• _Problem statement_: Before you finish, make sure every line below has been written out exactly.

'''

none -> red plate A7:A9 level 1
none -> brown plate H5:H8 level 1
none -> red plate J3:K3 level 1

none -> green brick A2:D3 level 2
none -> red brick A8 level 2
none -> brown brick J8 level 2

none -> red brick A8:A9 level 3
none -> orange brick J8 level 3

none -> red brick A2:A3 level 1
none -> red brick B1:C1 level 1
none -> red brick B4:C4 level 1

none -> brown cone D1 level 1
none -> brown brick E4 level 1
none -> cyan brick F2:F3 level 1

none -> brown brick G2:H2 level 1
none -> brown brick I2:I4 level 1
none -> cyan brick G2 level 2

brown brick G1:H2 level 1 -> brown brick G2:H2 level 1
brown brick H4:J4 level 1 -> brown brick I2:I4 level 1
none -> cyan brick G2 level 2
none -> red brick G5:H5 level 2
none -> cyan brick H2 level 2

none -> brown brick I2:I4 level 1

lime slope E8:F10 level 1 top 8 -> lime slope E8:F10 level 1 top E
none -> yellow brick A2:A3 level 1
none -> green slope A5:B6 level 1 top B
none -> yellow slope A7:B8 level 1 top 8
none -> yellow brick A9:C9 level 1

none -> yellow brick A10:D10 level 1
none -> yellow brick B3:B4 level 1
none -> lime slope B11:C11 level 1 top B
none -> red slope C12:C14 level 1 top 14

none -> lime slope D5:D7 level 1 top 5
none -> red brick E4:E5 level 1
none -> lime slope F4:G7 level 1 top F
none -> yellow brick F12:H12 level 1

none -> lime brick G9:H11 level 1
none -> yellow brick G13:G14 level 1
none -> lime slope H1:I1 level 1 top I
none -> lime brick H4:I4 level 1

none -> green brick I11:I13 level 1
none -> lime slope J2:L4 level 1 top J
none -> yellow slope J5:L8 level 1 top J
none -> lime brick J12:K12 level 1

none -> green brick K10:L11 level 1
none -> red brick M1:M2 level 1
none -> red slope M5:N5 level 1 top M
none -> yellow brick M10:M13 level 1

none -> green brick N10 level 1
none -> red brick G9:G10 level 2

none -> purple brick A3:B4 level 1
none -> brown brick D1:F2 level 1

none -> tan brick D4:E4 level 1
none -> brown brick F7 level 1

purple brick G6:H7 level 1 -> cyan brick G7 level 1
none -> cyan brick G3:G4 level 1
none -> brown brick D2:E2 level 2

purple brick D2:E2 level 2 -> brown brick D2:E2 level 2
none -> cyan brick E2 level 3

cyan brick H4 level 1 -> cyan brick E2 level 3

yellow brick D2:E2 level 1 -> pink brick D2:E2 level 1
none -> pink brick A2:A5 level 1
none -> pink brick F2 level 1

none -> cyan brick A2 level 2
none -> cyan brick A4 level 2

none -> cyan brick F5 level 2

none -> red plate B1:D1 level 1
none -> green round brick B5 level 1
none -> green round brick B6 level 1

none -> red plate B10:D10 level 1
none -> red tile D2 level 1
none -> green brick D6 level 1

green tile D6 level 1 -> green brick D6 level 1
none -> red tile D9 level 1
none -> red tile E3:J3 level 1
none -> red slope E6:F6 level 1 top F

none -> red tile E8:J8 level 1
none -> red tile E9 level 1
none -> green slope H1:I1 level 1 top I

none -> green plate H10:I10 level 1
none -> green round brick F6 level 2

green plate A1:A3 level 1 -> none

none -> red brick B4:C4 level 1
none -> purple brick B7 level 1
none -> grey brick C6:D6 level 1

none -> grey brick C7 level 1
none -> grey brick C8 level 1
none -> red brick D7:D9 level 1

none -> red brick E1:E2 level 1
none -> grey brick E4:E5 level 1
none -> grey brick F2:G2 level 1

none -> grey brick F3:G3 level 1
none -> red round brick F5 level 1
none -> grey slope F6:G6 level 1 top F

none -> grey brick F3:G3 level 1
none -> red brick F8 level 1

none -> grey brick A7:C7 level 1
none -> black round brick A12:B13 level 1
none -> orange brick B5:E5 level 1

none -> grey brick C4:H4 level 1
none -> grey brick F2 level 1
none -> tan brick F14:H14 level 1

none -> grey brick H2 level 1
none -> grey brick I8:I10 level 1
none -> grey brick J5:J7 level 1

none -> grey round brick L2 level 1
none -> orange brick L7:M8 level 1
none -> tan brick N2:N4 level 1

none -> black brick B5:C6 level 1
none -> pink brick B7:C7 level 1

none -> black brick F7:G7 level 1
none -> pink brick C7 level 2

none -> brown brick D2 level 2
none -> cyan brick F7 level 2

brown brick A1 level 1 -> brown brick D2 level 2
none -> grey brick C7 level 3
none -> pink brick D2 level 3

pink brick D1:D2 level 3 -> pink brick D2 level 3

'''

• _Written solution_:
none -> red plate A7:A9 level 1
none -> brown plate H5:H8 level 1
none -> red plate J3:K3 level 1

none -> green brick A2:D3 level 2
none -> red brick A8 level 2
none -> brown brick J8 level 2

none -> red brick A8:A9 level 3
none -> orange brick J8 level 3

none -> red brick A2:A3 level 1
none -> red brick B1:C1 level 1
none -> red brick B4:C4 level 1

none -> brown cone D1 level 1
none -> brown brick E4 level 1
none -> cyan brick F2:F3 level 1

none -> brown brick G2:H2 level 1
none -> brown brick I2:I4 level 1
none -> cyan brick G2 level 2

brown brick G1:H2 level 1 -> brown brick G2:H2 level 1
brown brick H4:J4 level 1 -> brown brick I2:I4 level 1
none -> cyan brick G2 level 2
none -> red brick G5:H5 level 2
none -> cyan brick H2 level 2

none -> brown brick I2:I4 level 1

lime slope E8:F10 level 1 top 8 -> lime slope E8:F10 level 1 top E
none -> yellow brick A2:A3 level 1
none -> green slope A5:B6 level 1 top B
none -> yellow slope A7:B8 level 1 top 8
none -> yellow brick A9:C9 level 1

none -> yellow brick A10:D10 level 1
none -> yellow brick B3:B4 level 1
none -> lime slope B11:C11 level 1 top B
none -> red slope C12:C14 level 1 top 14

none -> lime slope D5:D7 level 1 top 5
none -> red brick E4:E5 level 1
none -> lime slope F4:G7 level 1 top F
none -> yellow brick F12:H12 level 1

none -> lime brick G9:H11 level 1
none -> yellow brick G13:G14 level 1
none -> lime slope H1:I1 level 1 top I
none -> lime brick H4:I4 level 1

none -> green brick I11:I13 level 1
none -> lime slope J2:L4 level 1 top J
none -> yellow slope J5:L8 level 1 top J
none -> lime brick J12:K12 level 1

none -> green brick K10:L11 level 1
none -> red brick M1:M2 level 1
none -> red slope M5:N5 level 1 top M
none -> yellow brick M10:M13 level 1

none -> green brick N10 level 1
none -> red brick G9:G10 level 2

none -> purple brick A3:B4 level 1
none -> brown brick D1:F2 level 1

none -> tan brick D4:E4 level 1
none -> brown brick F7 level 1

purple brick G6:H7 level 1 -> cyan brick G7 level 1
none -> cyan brick G3:G4 level 1
none -> brown brick D2:E2 level 2

purple brick D2:E2 level 2 -> brown brick D2:E2 level 2
none -> cyan brick E2 level 3

cyan brick H4 level 1 -> cyan brick E2 level 3

yellow brick D2:E2 level 1 -> pink brick D2:E2 level 1
none -> pink brick A2:A5 level 1
none -> pink brick F2 level 1

none -> cyan brick A2 level 2
none -> cyan brick A4 level 2

none -> cyan brick F5 level 2

none -> red plate B1:D1 level 1
none -> green round brick B5 level 1
none -> green round brick B6 level 1

none -> red plate B10:D10 level 1
none -> red tile D2 level 1
none -> green brick D6 level 1

green tile D6 level 1 -> green brick D6 level 1
none -> red tile D9 level 1
none -> red tile E3:J3 level 1
none -> red slope E6:F6 level 1 top F

none -> red tile E8:J8 level 1
none -> red tile E9 level 1
none -> green slope H1:I1 level 1 top I

none -> green plate H10:I10 level 1
none -> green round brick F6 level 2

green plate A1:A3 level 1 -> none

none -> red brick B4:C4 level 1
none -> purple brick B7 level 1
none -> grey brick C6:D6 level 1

none -> grey brick C7 level 1
none -> grey brick C8 level 1
none -> red brick D7:D9 level 1

none -> red brick E1:E2 level 1
none -> grey brick E4:E5 level 1
none -> grey brick F2:G2 level 1

none -> grey brick F3:G3 level 1
none -> red round brick F5 level 1
none -> grey slope F6:G6 level 1 top F

none -> grey brick F3:G3 level 1
none -> red brick F8 level 1

none -> grey brick A7:C7 level 1
none -> black round brick A12:B13 level 1
none -> orange brick B5:E5 level 1

none -> grey brick C4:H4 level 1
none -> grey brick F2 level 1
none -> tan brick F14:H14 level 1

none -> grey brick H2 level 1
none -> grey brick I8:I10 level 1
none -> grey brick J5:J7 level 1

none -> grey round brick L2 level 1
none -> orange brick L7:M8 level 1
none -> tan brick N2:N4 level 1

none -> black brick B5:C6 level 1
none -> pink brick B7:C7 level 1

none -> black brick F7:G7 level 1
none -> pink brick C7 level 2

none -> brown brick D2 level 2
none -> cyan brick F7 level 2

brown brick A1 level 1 -> brown brick D2 level 2
none -> grey brick C7 level 3
none -> pink brick D2 level 3

pink brick D1:D2 level 3 -> pink brick D2 level 3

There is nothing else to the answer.